** Records for processing **
──────────

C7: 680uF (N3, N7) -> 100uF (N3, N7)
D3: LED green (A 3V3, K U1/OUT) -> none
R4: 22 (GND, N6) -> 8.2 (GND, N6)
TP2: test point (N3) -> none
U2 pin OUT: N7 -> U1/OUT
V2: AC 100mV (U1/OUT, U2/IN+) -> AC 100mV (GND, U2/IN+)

──────────

** The problem **
Transcribe, word for word, every line from the one containing "U2 pin OUT: N7 -> U1/OUT" through the final line of the entries, and nothing else.

** Written response **
U2 pin OUT: N7 -> U1/OUT
V2: AC 100mV (U1/OUT, U2/IN+) -> AC 100mV (GND, U2/IN+)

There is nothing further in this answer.